DATASET EXCERPT
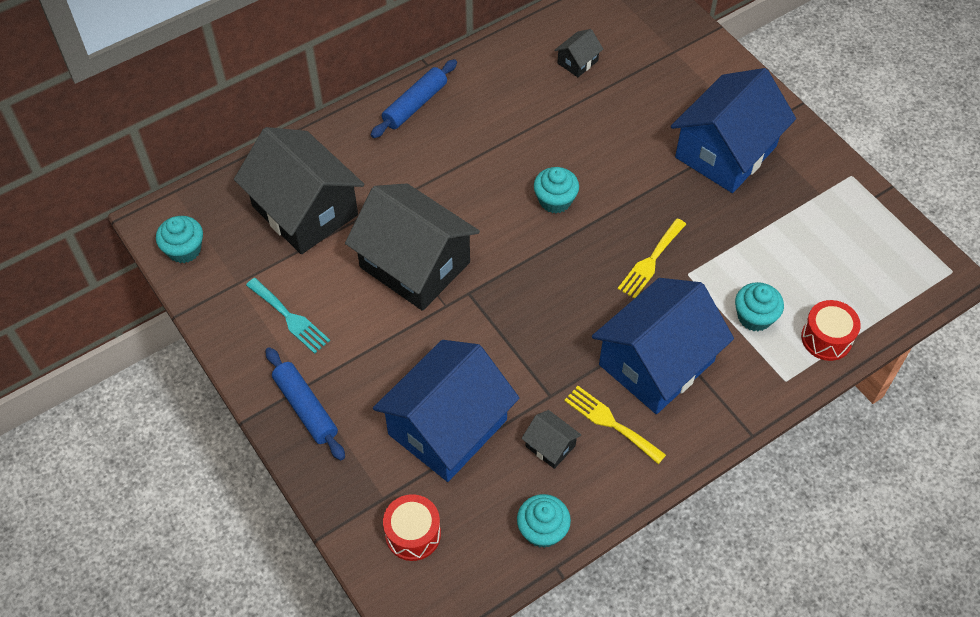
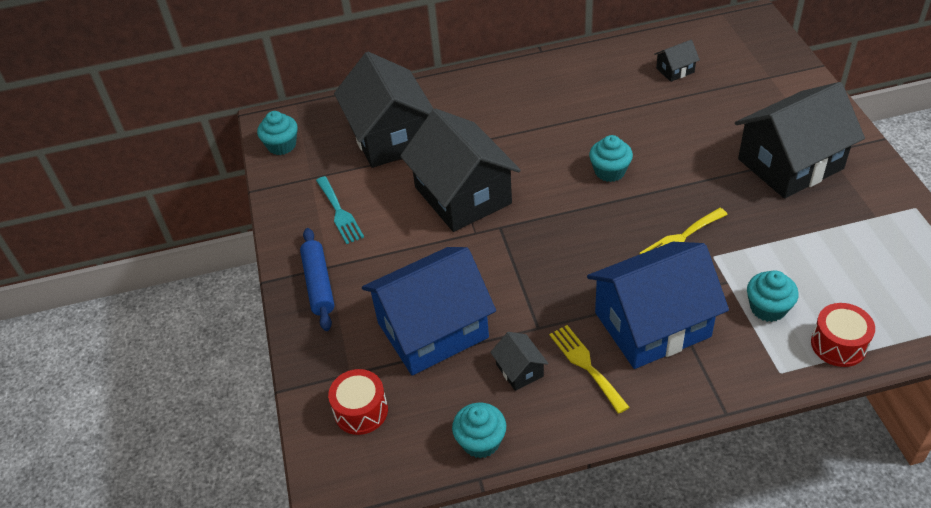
camera: 25 degrees right, 10 degrees down
(415, 105) = (517, 77): blue rolling pin -> none
(725, 152) = (790, 164): blue house -> black house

REQUIRED WORK
An exact copy of the material is required, minus the pictures.

EXPECTED ANSWER
camera: 25 degrees right, 10 degrees down
(415, 105) = (517, 77): blue rolling pin -> none
(725, 152) = (790, 164): blue house -> black house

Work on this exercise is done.